The problem
All of the entries are to be repeated exactly, with no pictures included.

^^^^^^^^^^^^^^^^

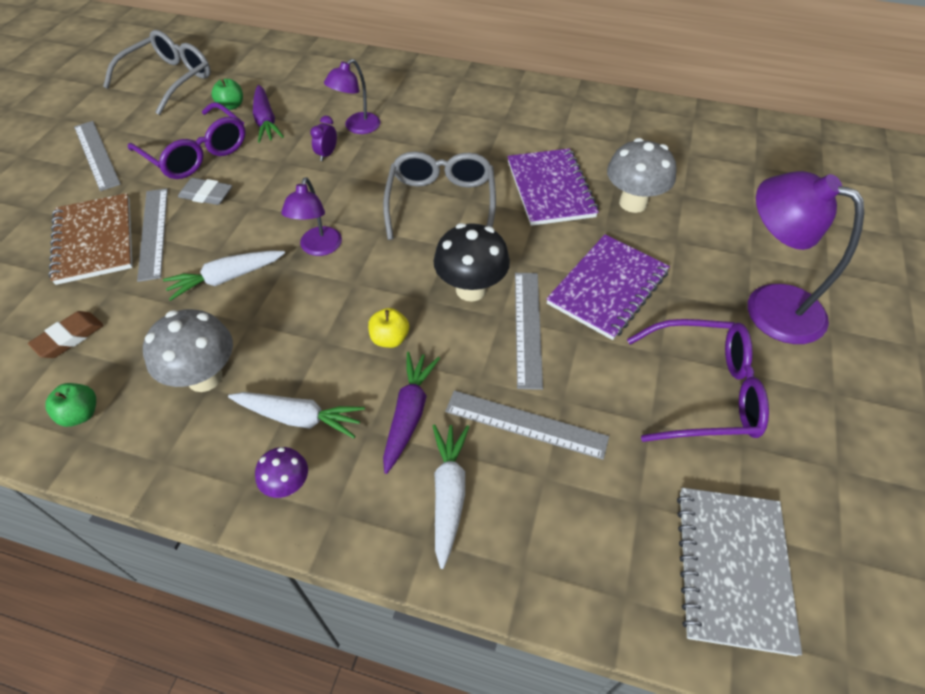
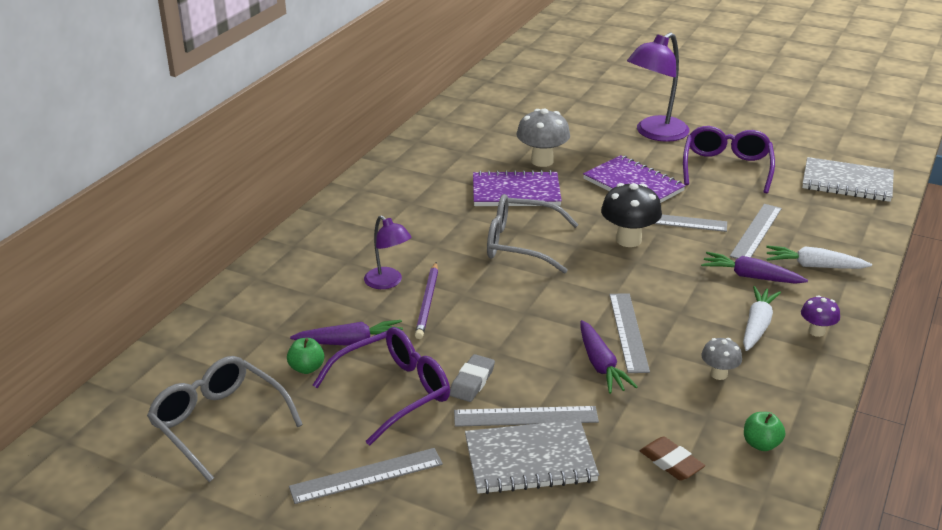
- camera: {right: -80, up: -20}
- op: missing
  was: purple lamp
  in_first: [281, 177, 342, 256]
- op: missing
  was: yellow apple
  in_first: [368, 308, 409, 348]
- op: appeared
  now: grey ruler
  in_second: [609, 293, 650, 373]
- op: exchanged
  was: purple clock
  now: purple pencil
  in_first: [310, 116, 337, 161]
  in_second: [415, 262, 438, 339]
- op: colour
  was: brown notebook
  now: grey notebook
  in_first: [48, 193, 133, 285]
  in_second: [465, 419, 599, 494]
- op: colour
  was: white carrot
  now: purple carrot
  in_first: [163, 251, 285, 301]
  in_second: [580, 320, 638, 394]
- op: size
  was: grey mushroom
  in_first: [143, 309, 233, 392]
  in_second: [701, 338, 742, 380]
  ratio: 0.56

^^^^^^^^^^^^^^^^

Output for this exercise
- camera: {right: -80, up: -20}
- op: missing
  was: purple lamp
  in_first: [281, 177, 342, 256]
- op: missing
  was: yellow apple
  in_first: [368, 308, 409, 348]
- op: appeared
  now: grey ruler
  in_second: [609, 293, 650, 373]
- op: exchanged
  was: purple clock
  now: purple pencil
  in_first: [310, 116, 337, 161]
  in_second: [415, 262, 438, 339]
- op: colour
  was: brown notebook
  now: grey notebook
  in_first: [48, 193, 133, 285]
  in_second: [465, 419, 599, 494]
- op: colour
  was: white carrot
  now: purple carrot
  in_first: [163, 251, 285, 301]
  in_second: [580, 320, 638, 394]
- op: size
  was: grey mushroom
  in_first: [143, 309, 233, 392]
  in_second: [701, 338, 742, 380]
  ratio: 0.56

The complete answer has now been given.